[Extracted records]
····················

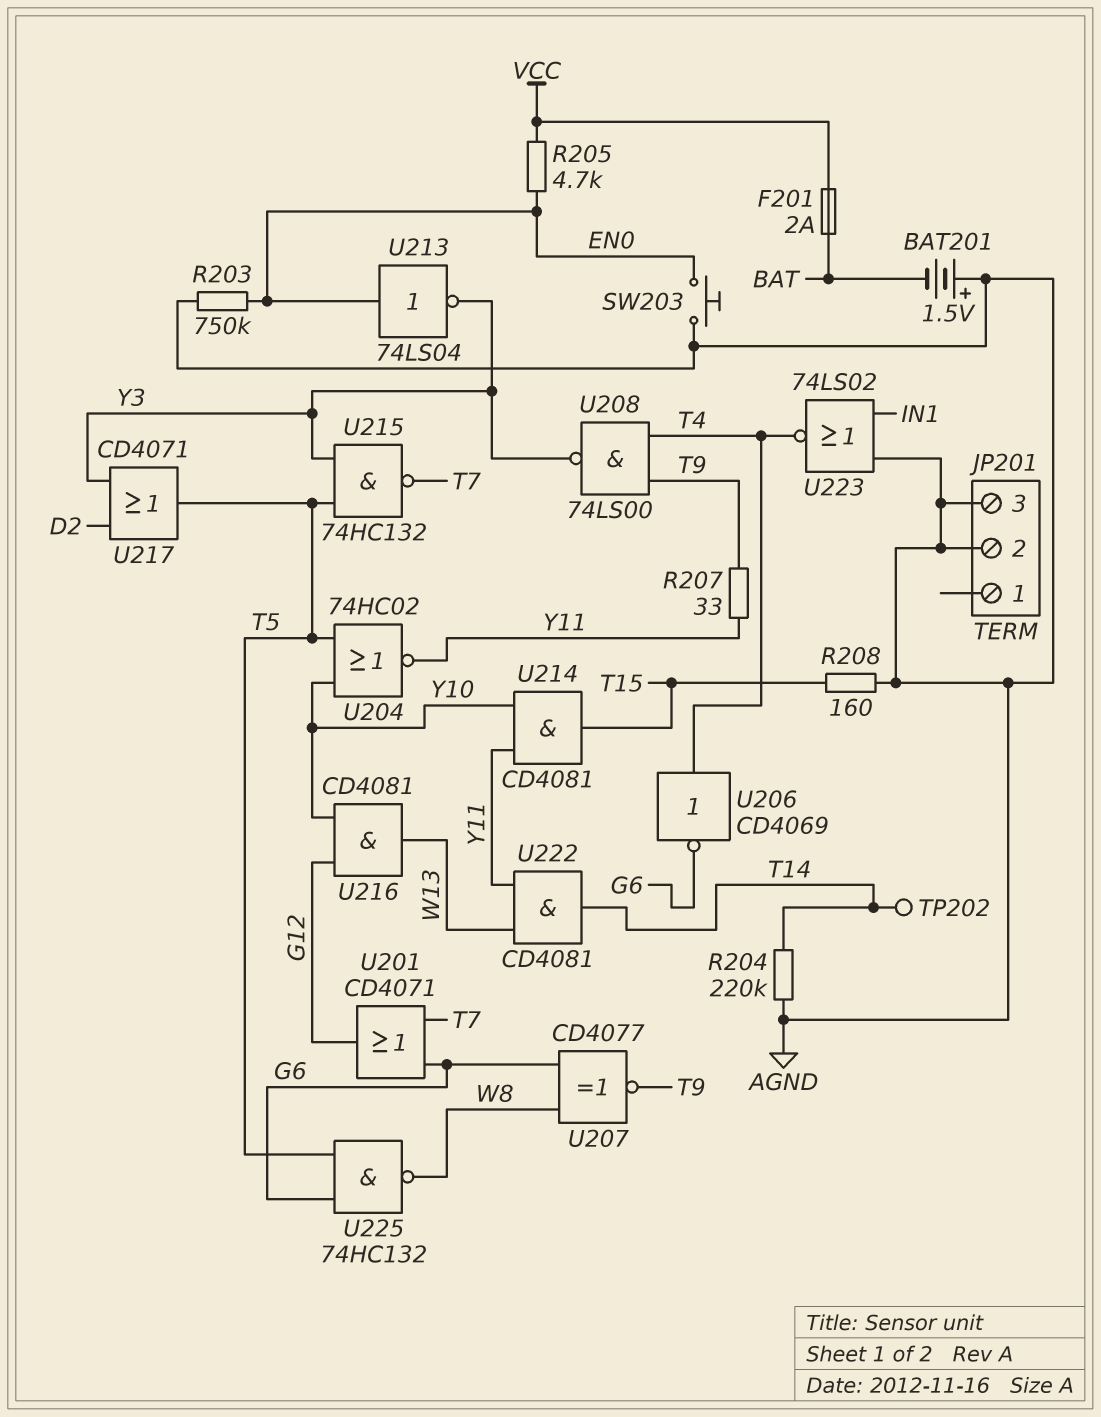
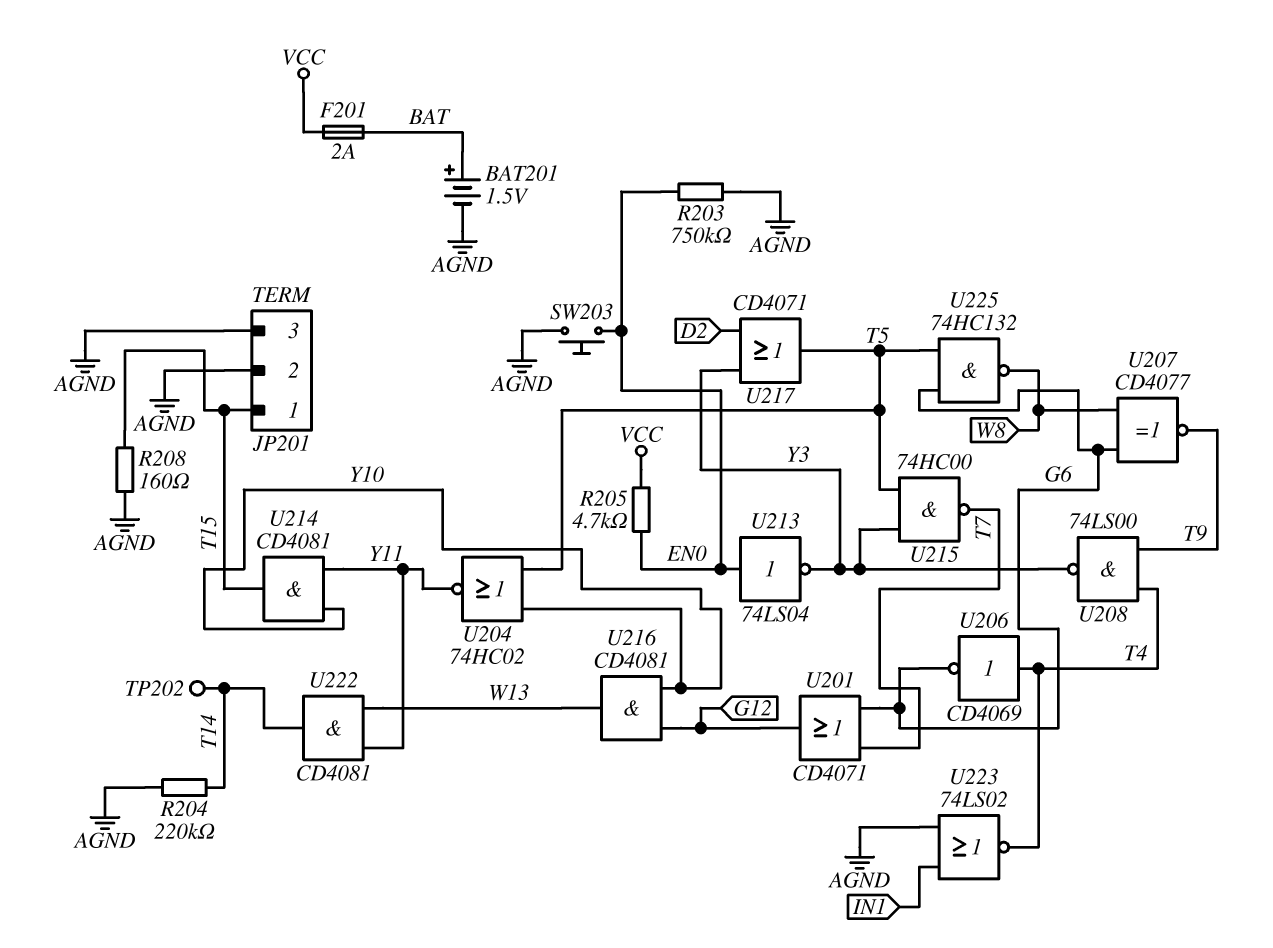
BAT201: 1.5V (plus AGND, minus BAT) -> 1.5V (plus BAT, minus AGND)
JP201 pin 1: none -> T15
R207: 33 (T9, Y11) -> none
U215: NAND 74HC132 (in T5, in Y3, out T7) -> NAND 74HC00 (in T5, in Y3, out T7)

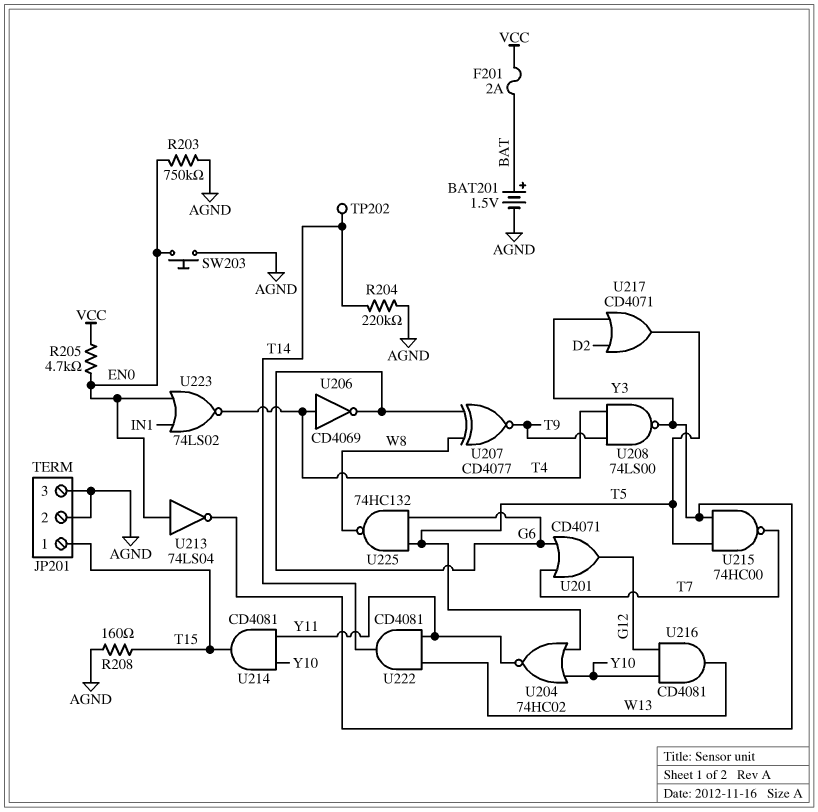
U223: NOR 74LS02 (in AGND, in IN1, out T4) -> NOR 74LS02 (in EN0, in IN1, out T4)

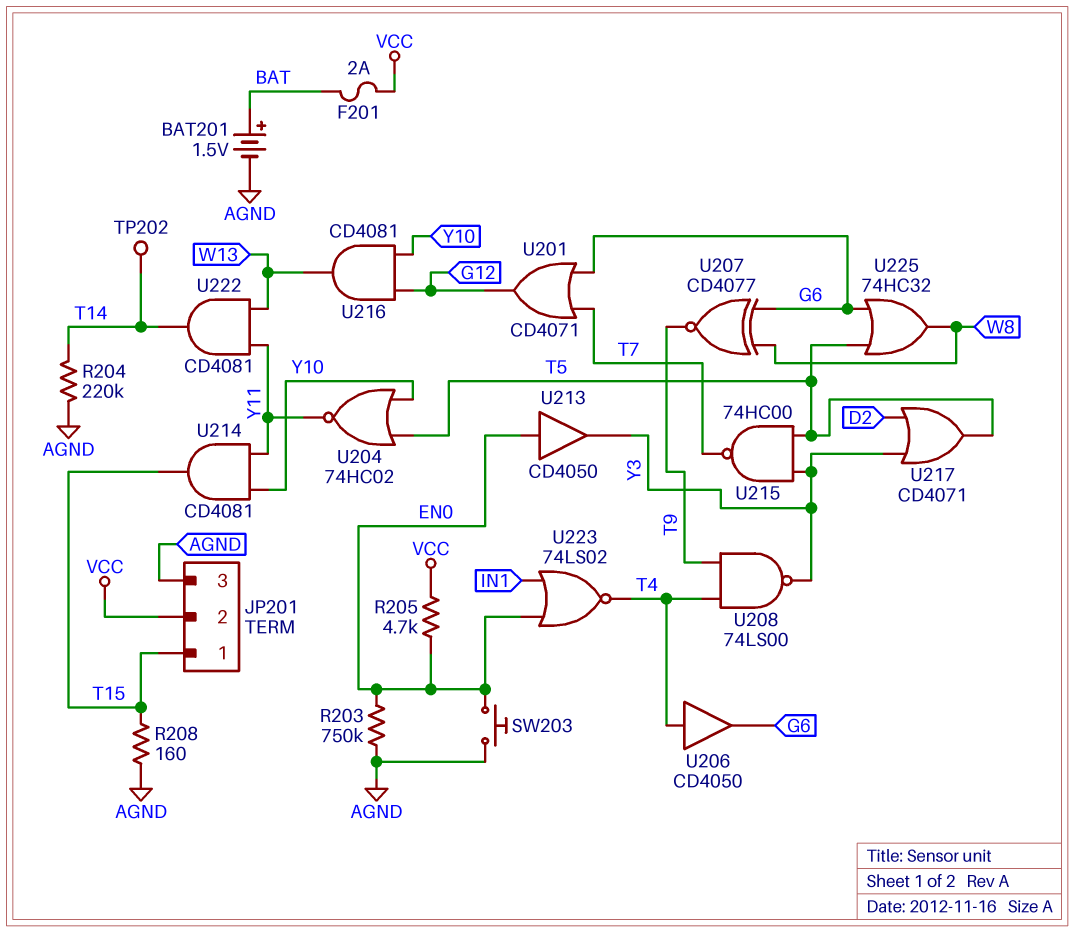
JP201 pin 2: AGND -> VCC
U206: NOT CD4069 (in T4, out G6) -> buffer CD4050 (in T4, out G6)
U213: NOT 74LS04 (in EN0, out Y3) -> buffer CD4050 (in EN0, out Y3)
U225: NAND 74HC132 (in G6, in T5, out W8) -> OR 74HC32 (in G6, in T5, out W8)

····················

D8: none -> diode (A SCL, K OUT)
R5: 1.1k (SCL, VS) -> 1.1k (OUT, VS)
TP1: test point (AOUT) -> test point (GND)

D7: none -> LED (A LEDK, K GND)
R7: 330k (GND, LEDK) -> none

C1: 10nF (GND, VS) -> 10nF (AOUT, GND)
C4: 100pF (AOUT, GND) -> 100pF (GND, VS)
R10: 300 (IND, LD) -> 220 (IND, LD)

····················

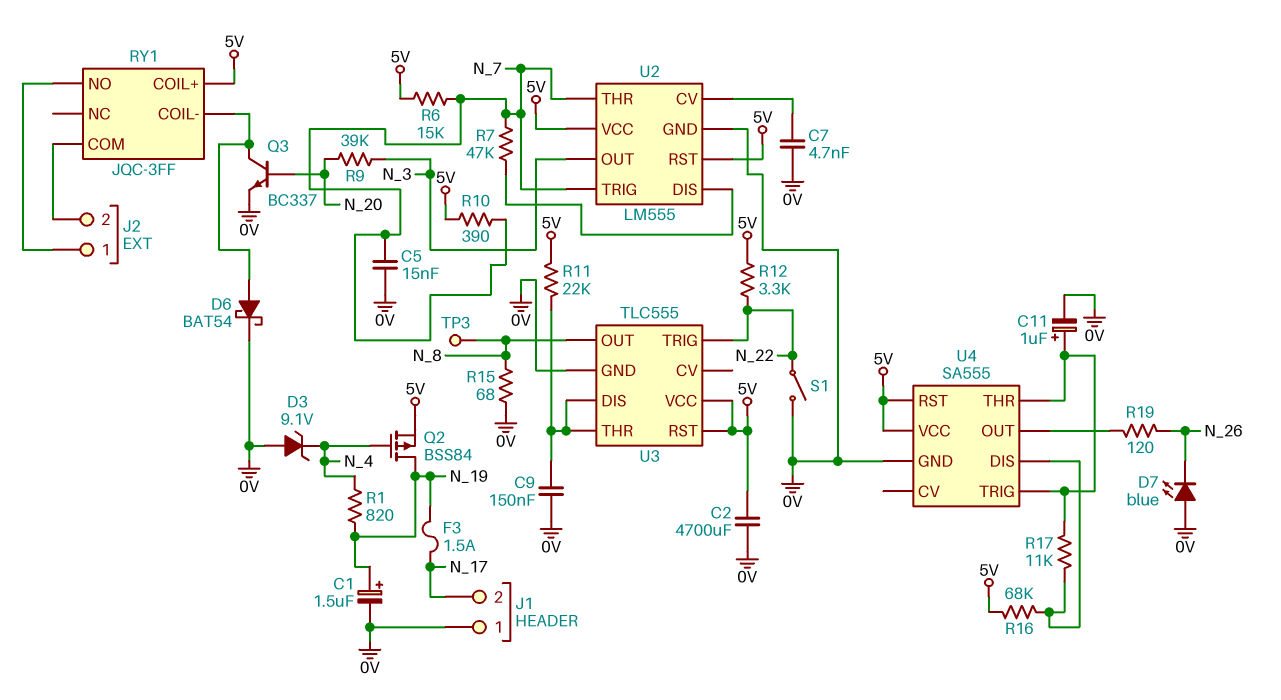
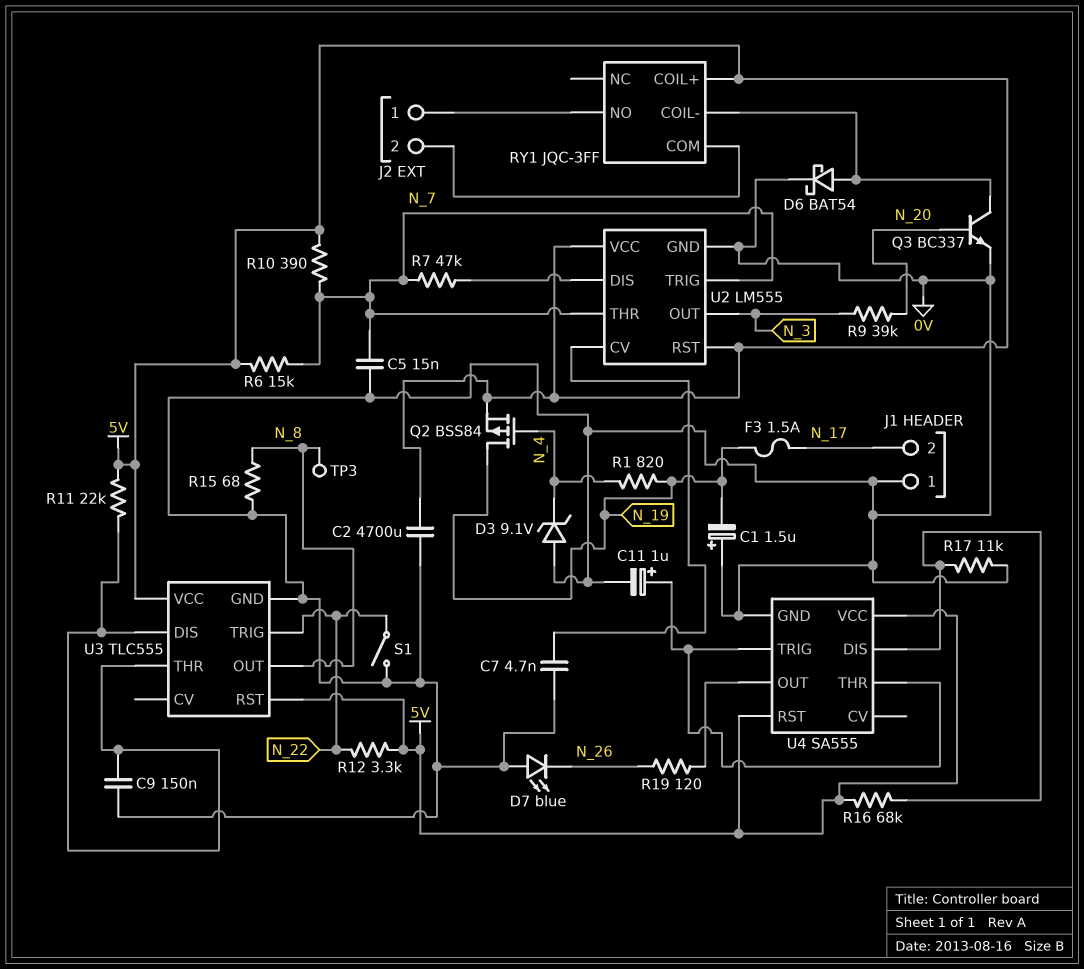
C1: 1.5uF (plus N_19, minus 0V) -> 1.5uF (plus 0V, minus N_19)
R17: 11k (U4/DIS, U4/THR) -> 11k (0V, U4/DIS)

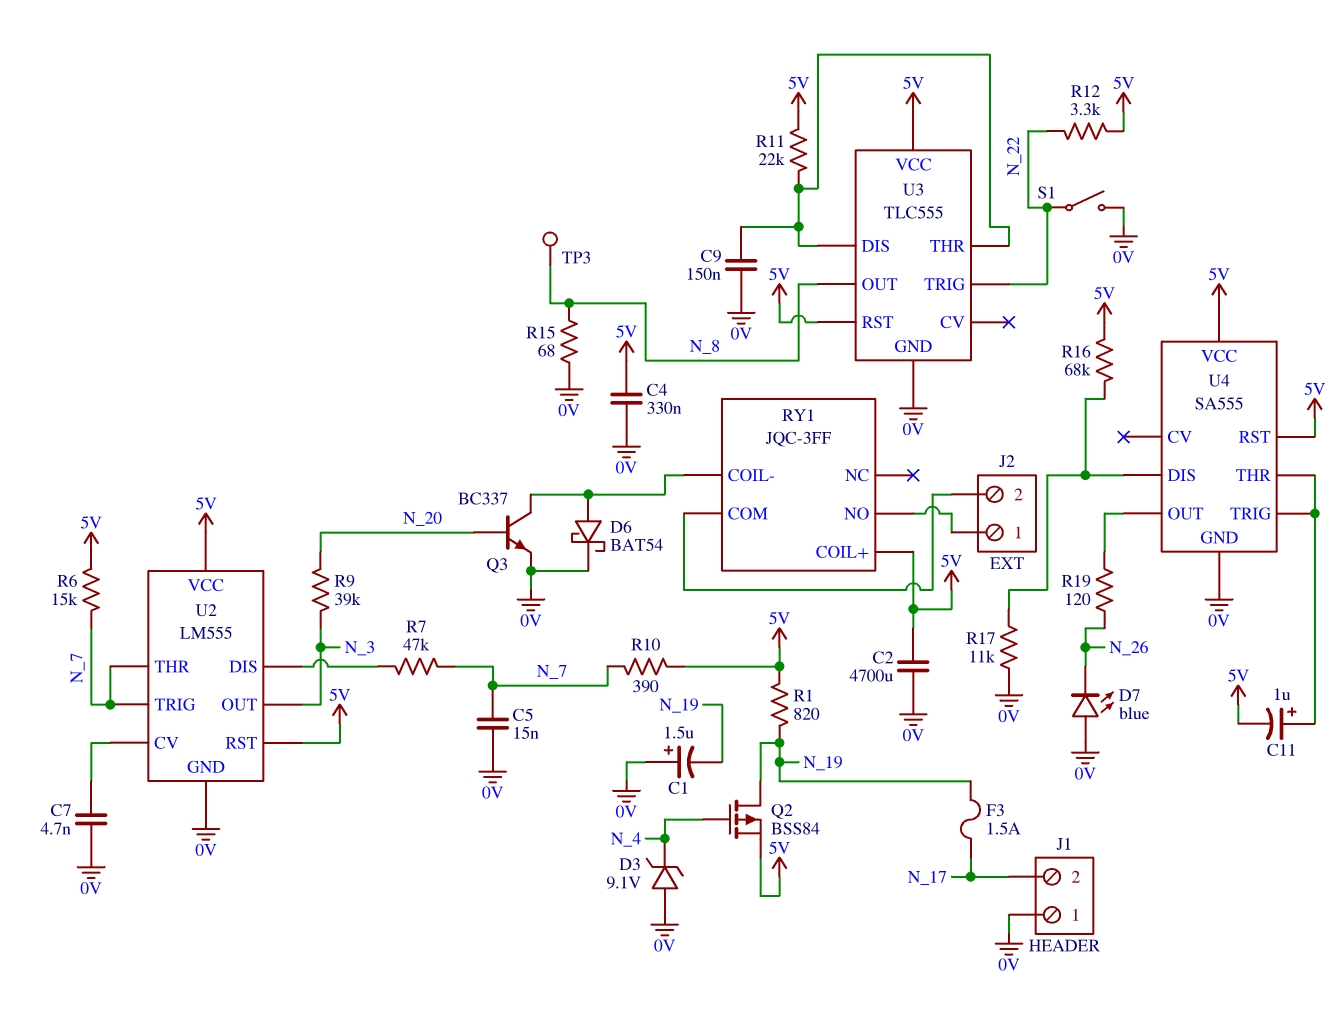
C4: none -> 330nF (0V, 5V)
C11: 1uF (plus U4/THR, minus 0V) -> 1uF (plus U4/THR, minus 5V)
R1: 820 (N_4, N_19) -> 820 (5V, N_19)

····················

## Exercise objective
Take the entries above and copy exactly the lines starting at the one with "U215: NAND 74HC132" and ending at the one with "U225: NAND 74HC132"; nothing outside that span, and no pictures.

## Task response
U215: NAND 74HC132 (in T5, in Y3, out T7) -> NAND 74HC00 (in T5, in Y3, out T7)

U223: NOR 74LS02 (in AGND, in IN1, out T4) -> NOR 74LS02 (in EN0, in IN1, out T4)

JP201 pin 2: AGND -> VCC
U206: NOT CD4069 (in T4, out G6) -> buffer CD4050 (in T4, out G6)
U213: NOT 74LS04 (in EN0, out Y3) -> buffer CD4050 (in EN0, out Y3)
U225: NAND 74HC132 (in G6, in T5, out W8) -> OR 74HC32 (in G6, in T5, out W8)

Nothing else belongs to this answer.